Exercise details:
In the records below, the lines from the one with "D3: zener 12V (A +9V, K 0V) -> none" through the last are to be printed exactly, and nothing else.

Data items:
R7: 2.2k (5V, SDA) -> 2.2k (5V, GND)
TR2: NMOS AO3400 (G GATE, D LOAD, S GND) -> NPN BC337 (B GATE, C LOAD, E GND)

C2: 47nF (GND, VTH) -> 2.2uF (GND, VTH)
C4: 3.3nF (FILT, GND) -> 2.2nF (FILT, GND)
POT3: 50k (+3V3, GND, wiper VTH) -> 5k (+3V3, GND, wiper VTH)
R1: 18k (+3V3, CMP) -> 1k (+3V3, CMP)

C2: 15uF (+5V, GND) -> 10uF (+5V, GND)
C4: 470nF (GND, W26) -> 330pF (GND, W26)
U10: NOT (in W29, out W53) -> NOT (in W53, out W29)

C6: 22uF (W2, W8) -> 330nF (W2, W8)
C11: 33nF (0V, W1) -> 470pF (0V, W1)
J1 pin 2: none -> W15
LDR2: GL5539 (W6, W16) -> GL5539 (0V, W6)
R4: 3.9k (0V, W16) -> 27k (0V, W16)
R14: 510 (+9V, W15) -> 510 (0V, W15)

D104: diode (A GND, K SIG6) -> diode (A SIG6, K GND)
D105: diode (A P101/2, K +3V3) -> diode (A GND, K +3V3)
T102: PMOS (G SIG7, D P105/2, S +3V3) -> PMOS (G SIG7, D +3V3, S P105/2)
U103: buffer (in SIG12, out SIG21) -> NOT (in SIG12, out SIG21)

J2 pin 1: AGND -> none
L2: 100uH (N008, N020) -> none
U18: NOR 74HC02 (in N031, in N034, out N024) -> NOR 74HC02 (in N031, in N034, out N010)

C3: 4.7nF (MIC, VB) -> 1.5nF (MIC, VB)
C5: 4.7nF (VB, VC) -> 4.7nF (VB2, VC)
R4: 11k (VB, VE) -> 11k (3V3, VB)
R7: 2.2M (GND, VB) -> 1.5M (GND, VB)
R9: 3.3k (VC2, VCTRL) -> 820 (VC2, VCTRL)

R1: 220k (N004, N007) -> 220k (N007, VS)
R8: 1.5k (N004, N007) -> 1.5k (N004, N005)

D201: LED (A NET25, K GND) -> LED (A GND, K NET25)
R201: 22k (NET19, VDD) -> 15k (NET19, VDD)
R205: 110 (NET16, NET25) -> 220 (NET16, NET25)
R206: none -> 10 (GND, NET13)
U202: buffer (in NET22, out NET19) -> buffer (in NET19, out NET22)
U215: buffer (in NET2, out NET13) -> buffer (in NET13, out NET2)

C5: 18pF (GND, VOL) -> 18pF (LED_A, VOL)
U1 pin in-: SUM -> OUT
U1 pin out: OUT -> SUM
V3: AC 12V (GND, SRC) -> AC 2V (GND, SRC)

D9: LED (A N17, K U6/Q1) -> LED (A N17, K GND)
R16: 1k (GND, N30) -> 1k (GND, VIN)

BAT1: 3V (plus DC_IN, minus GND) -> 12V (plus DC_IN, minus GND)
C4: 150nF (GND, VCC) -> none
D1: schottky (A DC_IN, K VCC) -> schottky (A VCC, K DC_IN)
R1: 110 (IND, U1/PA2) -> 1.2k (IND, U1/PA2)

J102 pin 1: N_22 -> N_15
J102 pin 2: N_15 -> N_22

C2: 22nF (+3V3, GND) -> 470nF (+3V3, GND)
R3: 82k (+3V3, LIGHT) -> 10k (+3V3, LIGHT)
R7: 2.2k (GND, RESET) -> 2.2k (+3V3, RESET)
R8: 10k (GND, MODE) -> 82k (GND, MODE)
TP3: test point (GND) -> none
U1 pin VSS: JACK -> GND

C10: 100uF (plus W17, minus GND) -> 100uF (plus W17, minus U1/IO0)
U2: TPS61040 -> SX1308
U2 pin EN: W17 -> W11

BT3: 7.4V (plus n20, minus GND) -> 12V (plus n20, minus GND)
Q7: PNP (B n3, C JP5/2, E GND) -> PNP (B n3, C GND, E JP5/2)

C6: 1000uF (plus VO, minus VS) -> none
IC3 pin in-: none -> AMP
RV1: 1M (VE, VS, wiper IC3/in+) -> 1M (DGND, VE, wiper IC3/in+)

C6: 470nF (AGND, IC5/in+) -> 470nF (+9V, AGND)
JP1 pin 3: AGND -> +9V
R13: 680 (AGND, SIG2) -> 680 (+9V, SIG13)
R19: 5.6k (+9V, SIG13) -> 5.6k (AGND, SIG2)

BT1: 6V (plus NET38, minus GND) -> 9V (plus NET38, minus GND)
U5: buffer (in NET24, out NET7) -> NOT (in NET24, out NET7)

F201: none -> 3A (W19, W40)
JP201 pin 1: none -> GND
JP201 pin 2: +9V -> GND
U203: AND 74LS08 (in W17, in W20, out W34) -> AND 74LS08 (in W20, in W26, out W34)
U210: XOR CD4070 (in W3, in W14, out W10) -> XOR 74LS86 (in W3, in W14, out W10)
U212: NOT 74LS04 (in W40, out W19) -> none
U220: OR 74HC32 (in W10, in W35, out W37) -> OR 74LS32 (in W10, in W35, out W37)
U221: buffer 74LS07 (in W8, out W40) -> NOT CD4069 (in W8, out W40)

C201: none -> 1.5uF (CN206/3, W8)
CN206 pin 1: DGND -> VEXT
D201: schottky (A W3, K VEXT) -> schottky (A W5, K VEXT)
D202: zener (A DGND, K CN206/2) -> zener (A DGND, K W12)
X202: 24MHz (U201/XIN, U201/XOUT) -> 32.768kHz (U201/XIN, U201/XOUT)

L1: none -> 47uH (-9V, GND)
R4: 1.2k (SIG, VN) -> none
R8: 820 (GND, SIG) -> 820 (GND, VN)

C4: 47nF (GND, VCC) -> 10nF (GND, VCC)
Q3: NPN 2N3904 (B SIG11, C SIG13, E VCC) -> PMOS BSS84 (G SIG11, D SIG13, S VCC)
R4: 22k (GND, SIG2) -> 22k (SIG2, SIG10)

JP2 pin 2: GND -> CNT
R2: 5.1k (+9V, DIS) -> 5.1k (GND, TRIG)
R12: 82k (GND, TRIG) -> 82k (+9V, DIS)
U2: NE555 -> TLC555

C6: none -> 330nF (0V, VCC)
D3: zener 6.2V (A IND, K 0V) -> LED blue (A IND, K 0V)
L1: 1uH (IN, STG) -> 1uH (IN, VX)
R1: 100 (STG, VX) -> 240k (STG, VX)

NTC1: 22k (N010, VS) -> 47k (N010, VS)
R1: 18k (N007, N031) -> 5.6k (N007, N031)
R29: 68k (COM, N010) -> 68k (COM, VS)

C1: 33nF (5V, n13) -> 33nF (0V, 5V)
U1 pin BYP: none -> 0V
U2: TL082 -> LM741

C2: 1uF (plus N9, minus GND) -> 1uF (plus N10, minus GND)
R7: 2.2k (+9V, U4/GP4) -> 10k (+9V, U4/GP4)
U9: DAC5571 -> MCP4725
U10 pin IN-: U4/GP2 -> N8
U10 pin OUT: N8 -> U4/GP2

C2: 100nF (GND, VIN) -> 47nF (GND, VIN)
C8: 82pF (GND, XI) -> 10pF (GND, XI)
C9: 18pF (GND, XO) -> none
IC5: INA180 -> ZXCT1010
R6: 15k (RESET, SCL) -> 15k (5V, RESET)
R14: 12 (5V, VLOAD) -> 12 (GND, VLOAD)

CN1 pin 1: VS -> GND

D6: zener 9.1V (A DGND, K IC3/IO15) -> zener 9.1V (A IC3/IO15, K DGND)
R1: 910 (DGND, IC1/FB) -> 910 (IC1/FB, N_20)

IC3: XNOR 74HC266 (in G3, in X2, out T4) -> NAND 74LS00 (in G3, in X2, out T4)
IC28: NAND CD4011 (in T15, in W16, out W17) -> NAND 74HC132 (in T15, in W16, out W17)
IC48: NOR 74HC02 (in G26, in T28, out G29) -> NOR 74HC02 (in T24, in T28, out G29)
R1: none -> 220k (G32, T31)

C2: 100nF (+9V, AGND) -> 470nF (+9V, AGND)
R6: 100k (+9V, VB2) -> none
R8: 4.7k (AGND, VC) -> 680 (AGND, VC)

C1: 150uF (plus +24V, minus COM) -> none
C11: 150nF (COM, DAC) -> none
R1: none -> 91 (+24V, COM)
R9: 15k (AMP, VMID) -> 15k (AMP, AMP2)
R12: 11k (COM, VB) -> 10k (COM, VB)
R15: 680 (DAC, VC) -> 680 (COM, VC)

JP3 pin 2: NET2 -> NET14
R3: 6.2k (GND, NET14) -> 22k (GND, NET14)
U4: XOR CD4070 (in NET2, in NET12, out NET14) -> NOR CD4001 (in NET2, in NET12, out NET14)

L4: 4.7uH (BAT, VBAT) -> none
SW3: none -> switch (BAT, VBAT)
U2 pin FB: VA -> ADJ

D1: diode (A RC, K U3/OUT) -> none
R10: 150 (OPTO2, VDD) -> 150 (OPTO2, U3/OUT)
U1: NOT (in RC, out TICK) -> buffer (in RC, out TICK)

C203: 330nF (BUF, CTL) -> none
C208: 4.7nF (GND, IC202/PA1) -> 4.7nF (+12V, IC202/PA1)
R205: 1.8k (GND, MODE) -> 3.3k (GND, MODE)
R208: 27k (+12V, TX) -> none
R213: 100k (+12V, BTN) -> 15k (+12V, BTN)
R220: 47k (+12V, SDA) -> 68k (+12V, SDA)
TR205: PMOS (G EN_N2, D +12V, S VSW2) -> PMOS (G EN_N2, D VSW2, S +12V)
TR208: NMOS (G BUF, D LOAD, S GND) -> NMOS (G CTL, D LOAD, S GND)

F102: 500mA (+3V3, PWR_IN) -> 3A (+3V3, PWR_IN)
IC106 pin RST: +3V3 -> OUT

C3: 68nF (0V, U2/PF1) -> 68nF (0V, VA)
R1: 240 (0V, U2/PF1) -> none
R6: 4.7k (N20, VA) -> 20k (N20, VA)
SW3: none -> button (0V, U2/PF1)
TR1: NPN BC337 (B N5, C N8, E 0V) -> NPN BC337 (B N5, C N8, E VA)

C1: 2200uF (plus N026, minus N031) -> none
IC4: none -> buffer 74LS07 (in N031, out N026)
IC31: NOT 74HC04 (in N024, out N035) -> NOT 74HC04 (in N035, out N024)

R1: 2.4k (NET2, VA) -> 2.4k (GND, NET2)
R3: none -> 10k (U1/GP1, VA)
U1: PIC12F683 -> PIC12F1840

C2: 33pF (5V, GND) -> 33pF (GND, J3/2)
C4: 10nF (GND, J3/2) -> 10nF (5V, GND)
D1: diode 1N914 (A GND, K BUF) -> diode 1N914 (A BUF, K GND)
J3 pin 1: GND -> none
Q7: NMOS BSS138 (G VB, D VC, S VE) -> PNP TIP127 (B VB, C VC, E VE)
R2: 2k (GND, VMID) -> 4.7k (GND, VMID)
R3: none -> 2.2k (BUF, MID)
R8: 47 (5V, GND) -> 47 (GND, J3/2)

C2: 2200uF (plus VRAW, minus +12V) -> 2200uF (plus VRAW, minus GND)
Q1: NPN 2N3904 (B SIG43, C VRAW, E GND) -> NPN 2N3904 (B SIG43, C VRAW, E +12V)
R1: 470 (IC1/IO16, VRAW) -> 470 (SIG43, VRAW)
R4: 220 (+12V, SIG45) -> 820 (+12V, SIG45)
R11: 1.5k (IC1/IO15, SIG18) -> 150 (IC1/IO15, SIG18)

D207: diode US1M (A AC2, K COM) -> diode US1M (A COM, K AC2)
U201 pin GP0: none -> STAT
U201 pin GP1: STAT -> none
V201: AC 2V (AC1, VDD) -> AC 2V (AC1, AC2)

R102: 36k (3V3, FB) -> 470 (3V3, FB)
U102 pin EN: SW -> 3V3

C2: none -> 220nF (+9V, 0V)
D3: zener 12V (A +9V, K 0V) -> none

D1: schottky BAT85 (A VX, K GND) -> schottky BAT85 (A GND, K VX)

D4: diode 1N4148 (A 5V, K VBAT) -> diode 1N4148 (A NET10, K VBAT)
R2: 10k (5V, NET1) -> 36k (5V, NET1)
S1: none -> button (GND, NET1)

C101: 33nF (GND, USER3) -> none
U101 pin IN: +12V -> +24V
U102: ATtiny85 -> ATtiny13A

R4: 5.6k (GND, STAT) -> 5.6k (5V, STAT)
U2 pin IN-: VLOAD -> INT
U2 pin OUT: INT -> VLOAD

Answer to the problem:
D3: zener 12V (A +9V, K 0V) -> none

D1: schottky BAT85 (A VX, K GND) -> schottky BAT85 (A GND, K VX)

D4: diode 1N4148 (A 5V, K VBAT) -> diode 1N4148 (A NET10, K VBAT)
R2: 10k (5V, NET1) -> 36k (5V, NET1)
S1: none -> button (GND, NET1)

C101: 33nF (GND, USER3) -> none
U101 pin IN: +12V -> +24V
U102: ATtiny85 -> ATtiny13A

R4: 5.6k (GND, STAT) -> 5.6k (5V, STAT)
U2 pin IN-: VLOAD -> INT
U2 pin OUT: INT -> VLOAD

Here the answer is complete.